--- What is expected ---
Across the listing below, work out how many lines include the word "black". Give the number alone.

--- Information provided ---
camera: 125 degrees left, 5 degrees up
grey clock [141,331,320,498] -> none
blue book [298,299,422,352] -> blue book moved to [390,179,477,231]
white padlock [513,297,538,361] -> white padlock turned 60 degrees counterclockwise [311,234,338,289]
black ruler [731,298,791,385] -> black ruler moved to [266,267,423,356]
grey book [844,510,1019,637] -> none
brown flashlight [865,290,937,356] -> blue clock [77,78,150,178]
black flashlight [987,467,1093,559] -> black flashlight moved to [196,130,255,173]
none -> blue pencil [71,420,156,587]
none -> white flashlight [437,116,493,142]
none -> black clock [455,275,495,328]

---

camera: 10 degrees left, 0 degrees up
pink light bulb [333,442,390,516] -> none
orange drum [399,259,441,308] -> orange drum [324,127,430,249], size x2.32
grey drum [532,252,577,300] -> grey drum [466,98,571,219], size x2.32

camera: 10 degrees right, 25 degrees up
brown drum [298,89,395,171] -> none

--- Exercise answer ---
3